**WORK INSTRUCTIONS**
Repeat the data verbatim, images excluded.

**DATA FOR ANALYSIS**
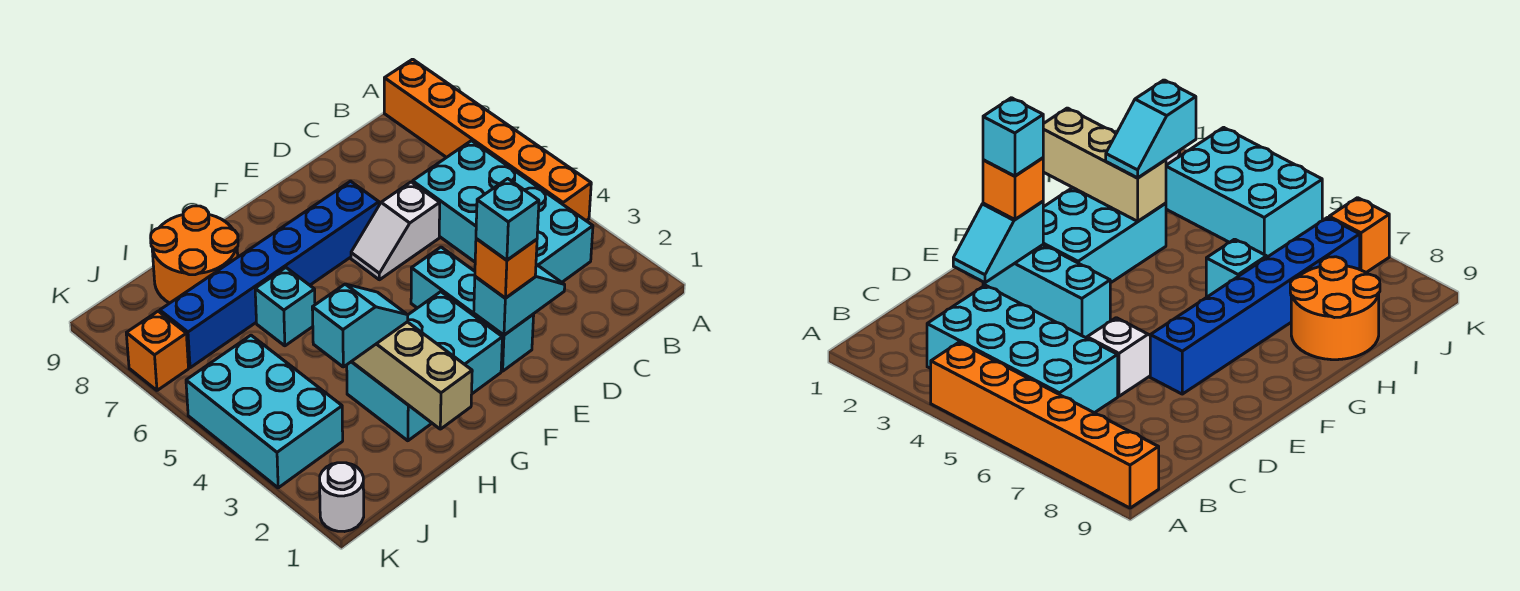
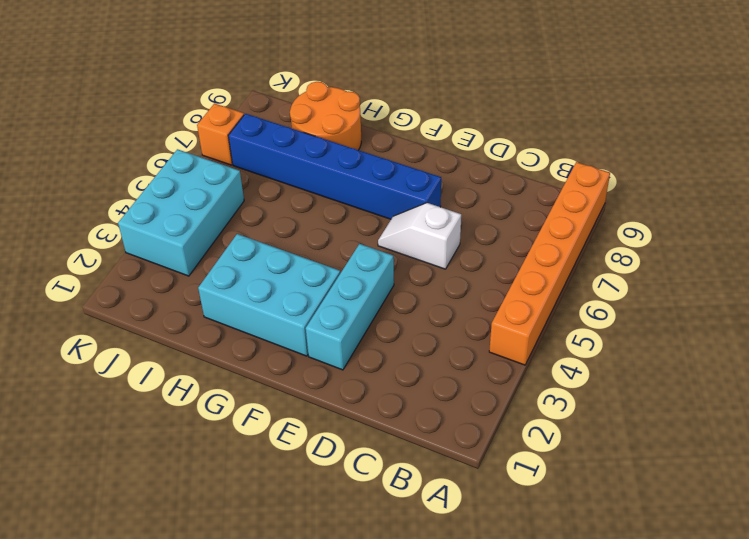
none -> cyan 2x4 brick [413,141,593,282]
none -> cyan 1x1 brick [255,268,315,346]
none -> white 1x1 round brick [320,463,364,532]

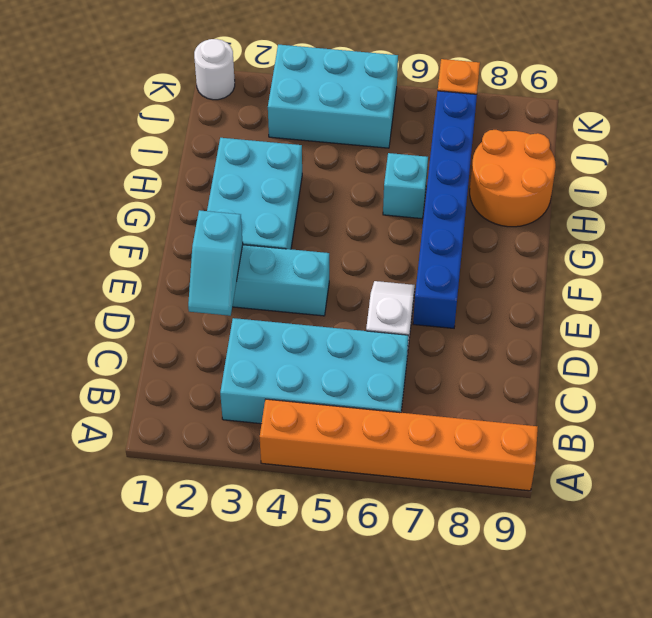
none -> tan 1x3 brick [352,322,472,429]
none -> orange 1x1 brick [475,239,537,298]
none -> cyan 1x2 slope [312,284,408,367]

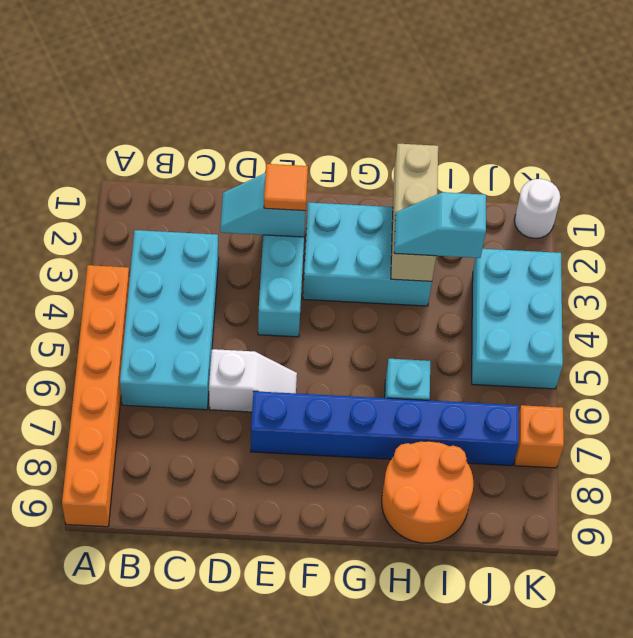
orange 1x1 tile [264,164,308,211] -> orange 1x1 brick [475,239,537,298]
none -> cyan 1x1 brick [476,179,539,260]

**REPLY**
none -> cyan 2x4 brick [413,141,593,282]
none -> cyan 1x1 brick [255,268,315,346]
none -> white 1x1 round brick [320,463,364,532]

none -> tan 1x3 brick [352,322,472,429]
none -> orange 1x1 brick [475,239,537,298]
none -> cyan 1x2 slope [312,284,408,367]

orange 1x1 tile [264,164,308,211] -> orange 1x1 brick [475,239,537,298]
none -> cyan 1x1 brick [476,179,539,260]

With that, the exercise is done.